WHAT THIS TASK INVOLVES:
Repeat each line, word for word, from the one containing "camera: 100 degrees left, 20 degrees up" through the last line of the entries, and include no other output.
BEGIN
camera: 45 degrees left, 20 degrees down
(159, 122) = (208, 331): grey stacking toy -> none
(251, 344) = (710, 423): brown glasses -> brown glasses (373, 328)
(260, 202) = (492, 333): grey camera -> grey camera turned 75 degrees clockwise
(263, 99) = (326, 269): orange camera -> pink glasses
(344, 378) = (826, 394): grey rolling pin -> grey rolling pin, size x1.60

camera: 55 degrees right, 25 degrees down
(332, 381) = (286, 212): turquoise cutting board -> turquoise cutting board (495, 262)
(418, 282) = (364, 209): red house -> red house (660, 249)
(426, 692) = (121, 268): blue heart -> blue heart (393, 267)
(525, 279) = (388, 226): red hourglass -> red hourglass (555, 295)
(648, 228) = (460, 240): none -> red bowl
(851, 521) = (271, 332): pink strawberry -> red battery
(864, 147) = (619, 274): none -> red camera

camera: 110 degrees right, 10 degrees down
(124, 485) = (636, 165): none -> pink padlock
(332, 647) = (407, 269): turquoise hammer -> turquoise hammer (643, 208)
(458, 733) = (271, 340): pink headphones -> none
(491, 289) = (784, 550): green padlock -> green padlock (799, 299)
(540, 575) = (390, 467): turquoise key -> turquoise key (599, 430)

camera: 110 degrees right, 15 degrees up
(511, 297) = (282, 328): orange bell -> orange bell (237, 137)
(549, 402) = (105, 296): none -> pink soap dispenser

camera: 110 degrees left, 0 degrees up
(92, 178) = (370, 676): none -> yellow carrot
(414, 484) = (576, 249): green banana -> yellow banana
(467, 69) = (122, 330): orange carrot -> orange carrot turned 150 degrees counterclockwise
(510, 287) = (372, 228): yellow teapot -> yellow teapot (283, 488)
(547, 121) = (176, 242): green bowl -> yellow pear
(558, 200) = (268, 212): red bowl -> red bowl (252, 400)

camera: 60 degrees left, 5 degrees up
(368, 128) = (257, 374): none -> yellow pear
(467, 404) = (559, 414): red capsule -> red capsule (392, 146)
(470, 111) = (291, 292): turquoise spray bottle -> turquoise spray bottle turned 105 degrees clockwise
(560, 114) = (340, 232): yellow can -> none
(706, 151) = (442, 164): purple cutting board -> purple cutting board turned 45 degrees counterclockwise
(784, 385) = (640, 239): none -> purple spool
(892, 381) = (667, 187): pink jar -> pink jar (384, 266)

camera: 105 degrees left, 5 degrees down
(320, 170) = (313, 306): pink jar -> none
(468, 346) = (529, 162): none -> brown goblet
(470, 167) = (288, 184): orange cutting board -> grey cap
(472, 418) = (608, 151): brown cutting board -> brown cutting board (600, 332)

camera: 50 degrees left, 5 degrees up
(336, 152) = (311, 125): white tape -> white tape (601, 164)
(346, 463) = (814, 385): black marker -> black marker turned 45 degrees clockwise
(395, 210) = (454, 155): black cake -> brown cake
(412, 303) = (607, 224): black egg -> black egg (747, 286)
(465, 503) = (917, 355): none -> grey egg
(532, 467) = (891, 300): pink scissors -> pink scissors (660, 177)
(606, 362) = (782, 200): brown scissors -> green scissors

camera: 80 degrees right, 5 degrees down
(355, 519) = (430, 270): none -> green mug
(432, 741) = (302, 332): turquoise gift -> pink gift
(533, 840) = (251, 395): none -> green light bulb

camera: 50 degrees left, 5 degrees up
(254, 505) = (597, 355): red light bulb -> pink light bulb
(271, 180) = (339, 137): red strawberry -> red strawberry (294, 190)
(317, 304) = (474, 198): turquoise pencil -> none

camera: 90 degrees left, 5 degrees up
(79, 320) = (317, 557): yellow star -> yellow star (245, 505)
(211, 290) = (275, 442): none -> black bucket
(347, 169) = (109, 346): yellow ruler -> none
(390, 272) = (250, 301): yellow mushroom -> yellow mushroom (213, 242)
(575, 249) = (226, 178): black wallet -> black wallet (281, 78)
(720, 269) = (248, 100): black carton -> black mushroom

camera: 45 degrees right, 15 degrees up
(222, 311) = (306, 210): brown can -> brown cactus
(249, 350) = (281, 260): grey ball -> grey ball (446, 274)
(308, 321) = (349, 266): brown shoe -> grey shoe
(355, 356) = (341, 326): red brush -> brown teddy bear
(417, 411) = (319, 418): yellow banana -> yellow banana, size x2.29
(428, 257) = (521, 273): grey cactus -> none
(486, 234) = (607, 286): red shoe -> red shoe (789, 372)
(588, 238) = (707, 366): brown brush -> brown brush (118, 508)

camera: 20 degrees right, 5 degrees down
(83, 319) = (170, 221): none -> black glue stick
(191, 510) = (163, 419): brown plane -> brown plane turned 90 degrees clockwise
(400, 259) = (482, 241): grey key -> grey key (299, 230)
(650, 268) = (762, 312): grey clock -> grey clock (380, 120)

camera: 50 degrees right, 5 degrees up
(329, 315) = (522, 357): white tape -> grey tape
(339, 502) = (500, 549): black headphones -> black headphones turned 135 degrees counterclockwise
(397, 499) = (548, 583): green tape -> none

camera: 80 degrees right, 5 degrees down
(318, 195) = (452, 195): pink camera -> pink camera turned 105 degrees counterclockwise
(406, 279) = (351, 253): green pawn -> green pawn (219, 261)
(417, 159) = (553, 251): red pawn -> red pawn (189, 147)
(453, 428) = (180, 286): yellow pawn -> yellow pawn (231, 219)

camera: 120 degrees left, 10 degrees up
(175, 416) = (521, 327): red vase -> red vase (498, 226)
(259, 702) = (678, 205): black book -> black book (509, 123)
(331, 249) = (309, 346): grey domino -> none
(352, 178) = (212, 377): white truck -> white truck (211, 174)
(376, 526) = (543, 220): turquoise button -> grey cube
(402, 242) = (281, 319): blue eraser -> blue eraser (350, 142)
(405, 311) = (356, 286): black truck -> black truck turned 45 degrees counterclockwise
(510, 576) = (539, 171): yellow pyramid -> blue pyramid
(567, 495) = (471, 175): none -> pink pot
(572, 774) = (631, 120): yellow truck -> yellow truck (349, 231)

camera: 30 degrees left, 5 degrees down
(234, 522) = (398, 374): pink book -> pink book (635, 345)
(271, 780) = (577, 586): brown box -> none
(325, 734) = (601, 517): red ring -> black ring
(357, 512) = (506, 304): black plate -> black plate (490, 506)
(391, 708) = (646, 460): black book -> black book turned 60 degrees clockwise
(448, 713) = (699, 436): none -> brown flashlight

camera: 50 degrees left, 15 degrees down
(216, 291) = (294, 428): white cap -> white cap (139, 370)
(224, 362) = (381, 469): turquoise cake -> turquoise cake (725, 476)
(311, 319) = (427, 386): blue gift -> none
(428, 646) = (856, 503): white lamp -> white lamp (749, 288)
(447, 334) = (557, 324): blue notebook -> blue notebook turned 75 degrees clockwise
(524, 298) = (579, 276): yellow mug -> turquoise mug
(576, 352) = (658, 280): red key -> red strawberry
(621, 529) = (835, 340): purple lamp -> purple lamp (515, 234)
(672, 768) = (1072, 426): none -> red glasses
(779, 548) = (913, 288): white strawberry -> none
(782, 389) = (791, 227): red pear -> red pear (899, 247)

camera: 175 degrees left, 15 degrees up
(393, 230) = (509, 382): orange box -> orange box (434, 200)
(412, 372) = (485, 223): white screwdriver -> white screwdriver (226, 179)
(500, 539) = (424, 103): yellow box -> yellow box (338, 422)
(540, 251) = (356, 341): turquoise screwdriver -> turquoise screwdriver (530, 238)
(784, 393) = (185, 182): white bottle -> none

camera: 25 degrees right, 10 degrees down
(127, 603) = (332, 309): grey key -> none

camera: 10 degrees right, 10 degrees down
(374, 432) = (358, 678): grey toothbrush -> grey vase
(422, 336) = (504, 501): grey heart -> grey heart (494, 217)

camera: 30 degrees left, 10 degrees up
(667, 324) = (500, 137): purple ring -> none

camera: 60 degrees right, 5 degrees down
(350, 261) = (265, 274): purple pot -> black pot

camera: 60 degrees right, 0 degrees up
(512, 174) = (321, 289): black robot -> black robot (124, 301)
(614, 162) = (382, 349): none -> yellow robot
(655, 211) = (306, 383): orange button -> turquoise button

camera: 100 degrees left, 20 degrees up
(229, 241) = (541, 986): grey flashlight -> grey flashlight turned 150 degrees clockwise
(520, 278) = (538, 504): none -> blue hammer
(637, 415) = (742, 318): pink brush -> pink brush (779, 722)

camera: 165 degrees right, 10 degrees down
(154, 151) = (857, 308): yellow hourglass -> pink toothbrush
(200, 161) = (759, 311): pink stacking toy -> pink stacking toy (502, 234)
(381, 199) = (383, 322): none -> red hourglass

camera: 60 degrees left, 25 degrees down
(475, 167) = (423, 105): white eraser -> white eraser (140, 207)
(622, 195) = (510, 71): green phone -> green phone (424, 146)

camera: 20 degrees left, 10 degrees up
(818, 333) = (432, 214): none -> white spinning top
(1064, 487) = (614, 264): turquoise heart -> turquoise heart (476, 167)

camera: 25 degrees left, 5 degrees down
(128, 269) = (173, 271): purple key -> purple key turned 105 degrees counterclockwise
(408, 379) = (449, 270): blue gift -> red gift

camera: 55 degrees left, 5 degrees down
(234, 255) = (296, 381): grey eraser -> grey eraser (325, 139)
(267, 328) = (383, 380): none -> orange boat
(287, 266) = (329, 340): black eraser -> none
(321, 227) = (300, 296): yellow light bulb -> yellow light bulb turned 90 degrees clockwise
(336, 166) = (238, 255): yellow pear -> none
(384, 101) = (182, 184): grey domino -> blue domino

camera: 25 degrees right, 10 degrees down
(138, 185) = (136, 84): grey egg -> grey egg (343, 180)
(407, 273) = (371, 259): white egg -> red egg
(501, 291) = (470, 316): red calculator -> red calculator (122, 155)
END
ANSWER SECTION:
camera: 100 degrees left, 20 degrees up
(229, 241) = (541, 986): grey flashlight -> grey flashlight turned 150 degrees clockwise
(520, 278) = (538, 504): none -> blue hammer
(637, 415) = (742, 318): pink brush -> pink brush (779, 722)

camera: 165 degrees right, 10 degrees down
(154, 151) = (857, 308): yellow hourglass -> pink toothbrush
(200, 161) = (759, 311): pink stacking toy -> pink stacking toy (502, 234)
(381, 199) = (383, 322): none -> red hourglass

camera: 60 degrees left, 25 degrees down
(475, 167) = (423, 105): white eraser -> white eraser (140, 207)
(622, 195) = (510, 71): green phone -> green phone (424, 146)

camera: 20 degrees left, 10 degrees up
(818, 333) = (432, 214): none -> white spinning top
(1064, 487) = (614, 264): turquoise heart -> turquoise heart (476, 167)

camera: 25 degrees left, 5 degrees down
(128, 269) = (173, 271): purple key -> purple key turned 105 degrees counterclockwise
(408, 379) = (449, 270): blue gift -> red gift

camera: 55 degrees left, 5 degrees down
(234, 255) = (296, 381): grey eraser -> grey eraser (325, 139)
(267, 328) = (383, 380): none -> orange boat
(287, 266) = (329, 340): black eraser -> none
(321, 227) = (300, 296): yellow light bulb -> yellow light bulb turned 90 degrees clockwise
(336, 166) = (238, 255): yellow pear -> none
(384, 101) = (182, 184): grey domino -> blue domino

camera: 25 degrees right, 10 degrees down
(138, 185) = (136, 84): grey egg -> grey egg (343, 180)
(407, 273) = (371, 259): white egg -> red egg
(501, 291) = (470, 316): red calculator -> red calculator (122, 155)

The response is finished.